Records contained in a dataset:
*** Begin section ***

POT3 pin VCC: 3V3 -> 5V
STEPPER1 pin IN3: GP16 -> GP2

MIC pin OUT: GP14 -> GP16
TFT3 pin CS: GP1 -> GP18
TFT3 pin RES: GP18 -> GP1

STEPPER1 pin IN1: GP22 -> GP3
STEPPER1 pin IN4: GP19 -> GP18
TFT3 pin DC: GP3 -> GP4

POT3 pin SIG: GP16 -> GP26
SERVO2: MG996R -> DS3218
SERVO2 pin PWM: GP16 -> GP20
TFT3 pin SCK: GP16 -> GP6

*** End section ***
*** Begin section ***

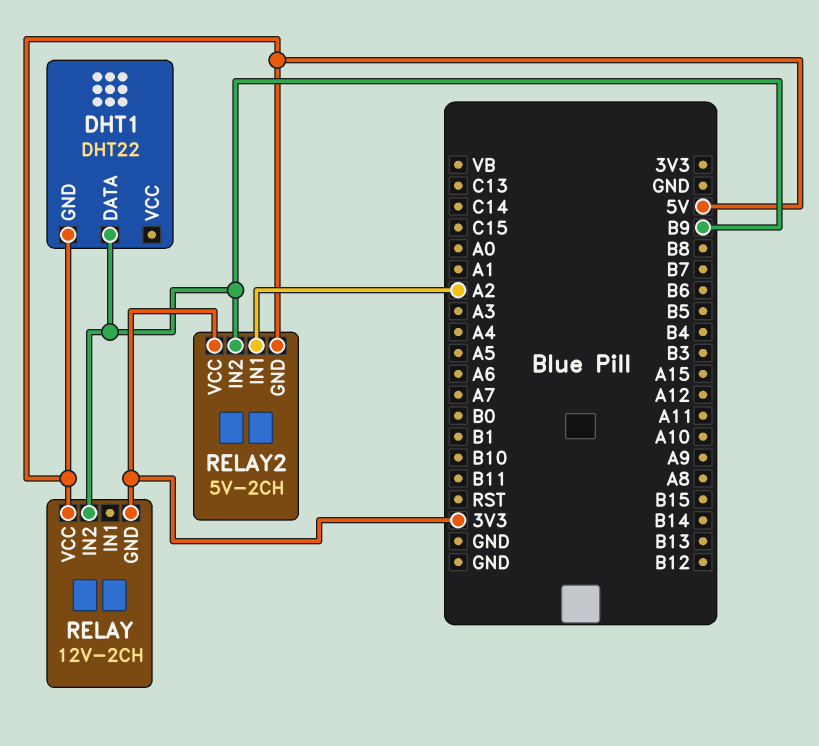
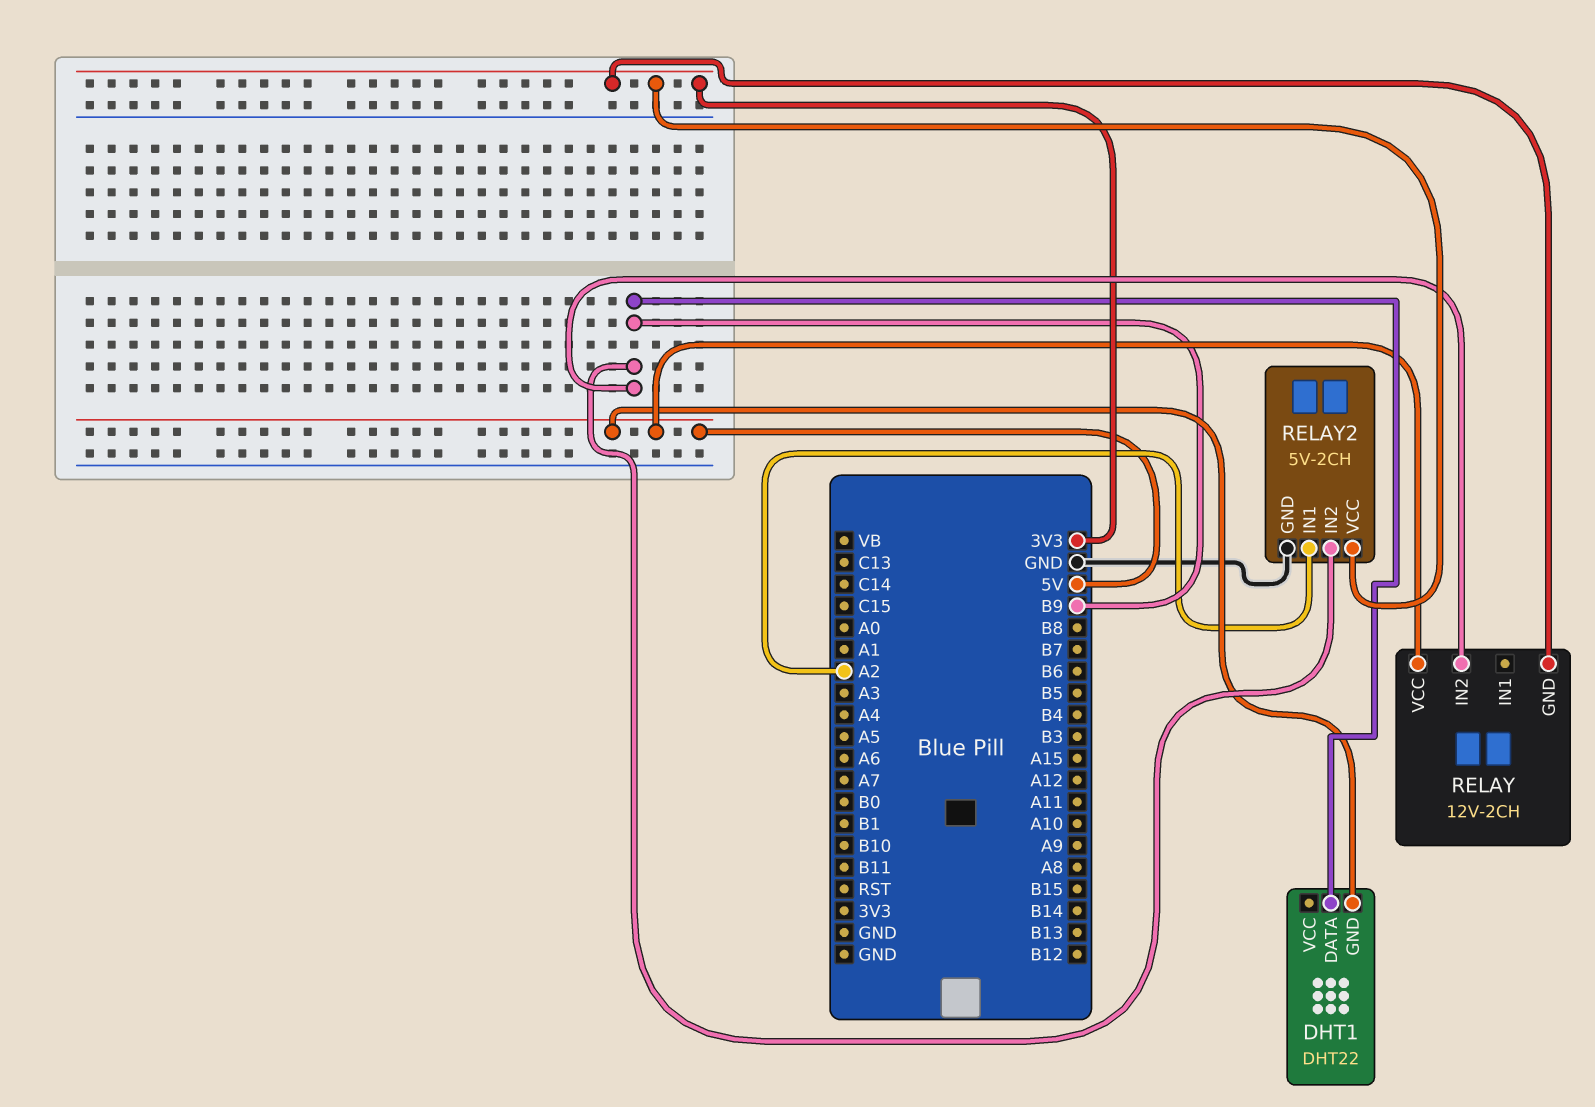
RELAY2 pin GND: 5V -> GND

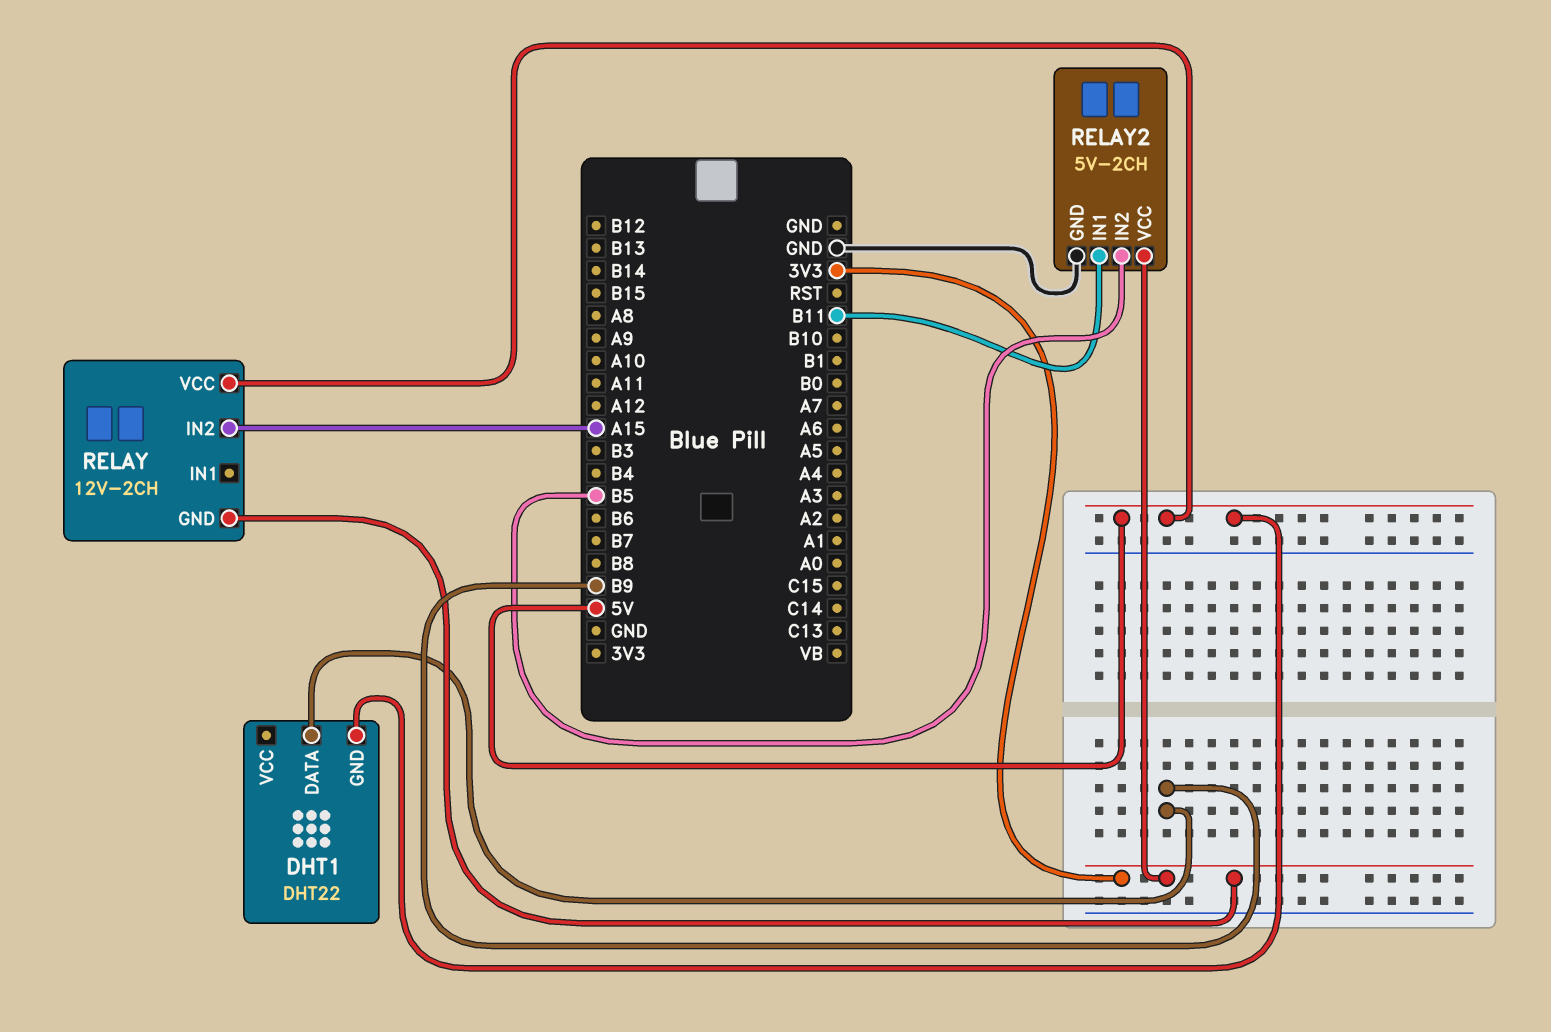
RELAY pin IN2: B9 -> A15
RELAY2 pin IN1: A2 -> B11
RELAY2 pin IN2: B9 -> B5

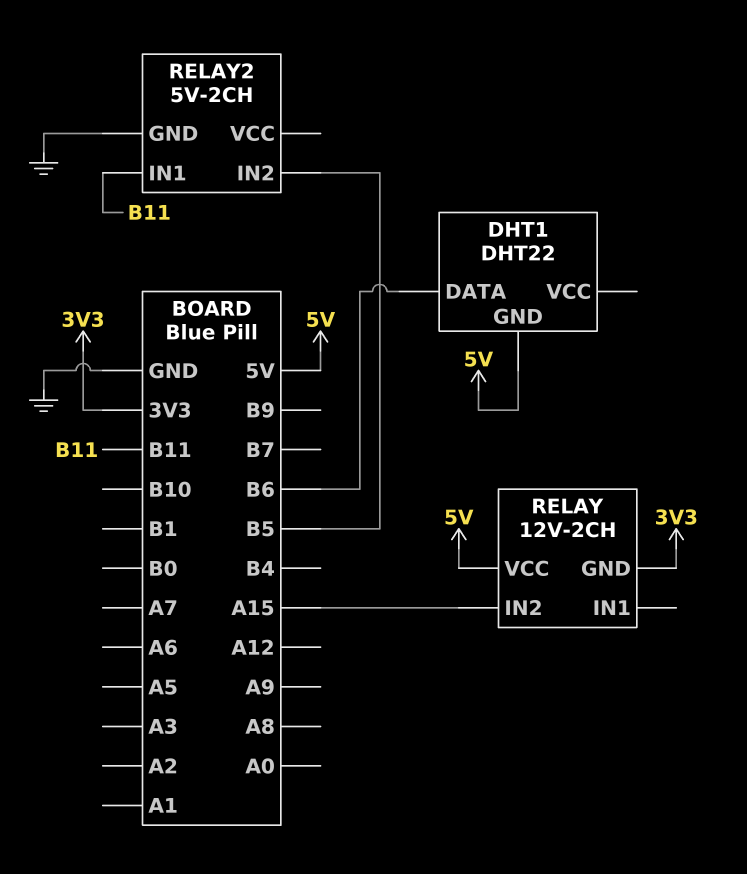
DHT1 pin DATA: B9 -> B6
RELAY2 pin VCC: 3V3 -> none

*** End section ***

» Task to carry out
All lines above between those holding "STEPPER1 pin IN3: GP16 -> GP2" and "TFT3 pin SCK: GP16 -> GP6", inclusive, must be set down unchanged, and no other line may be included.

» Result
STEPPER1 pin IN3: GP16 -> GP2

MIC pin OUT: GP14 -> GP16
TFT3 pin CS: GP1 -> GP18
TFT3 pin RES: GP18 -> GP1

STEPPER1 pin IN1: GP22 -> GP3
STEPPER1 pin IN4: GP19 -> GP18
TFT3 pin DC: GP3 -> GP4

POT3 pin SIG: GP16 -> GP26
SERVO2: MG996R -> DS3218
SERVO2 pin PWM: GP16 -> GP20
TFT3 pin SCK: GP16 -> GP6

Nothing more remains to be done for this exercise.